Data excerpt →
.....

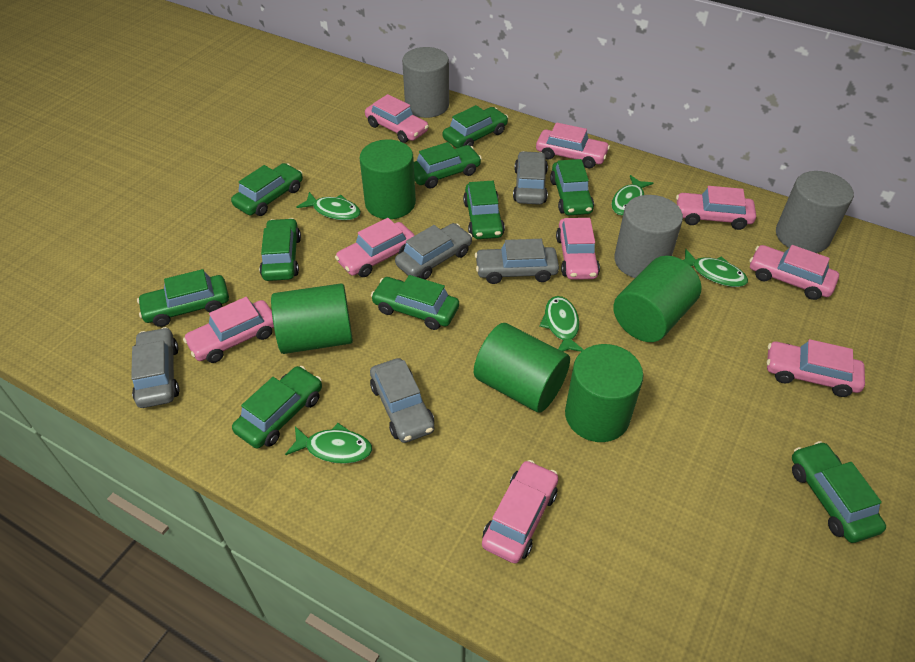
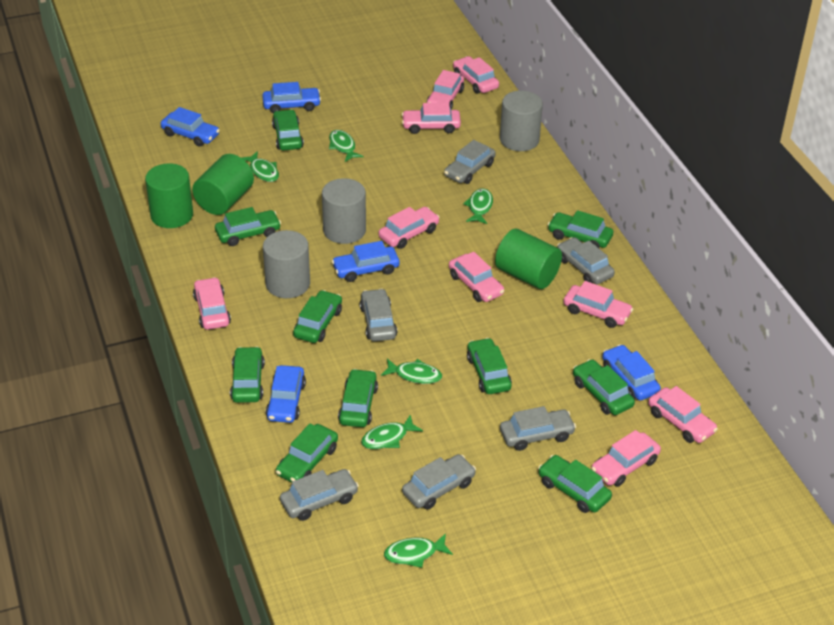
blue car: 0 -> 5
green cylinder: 5 -> 3
green fish: 5 -> 6
grey car: 5 -> 6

.....

Work to complete → The result should be an exact copy of the material, containing no pictures.

Written solution →
blue car: 0 -> 5
green cylinder: 5 -> 3
green fish: 5 -> 6
grey car: 5 -> 6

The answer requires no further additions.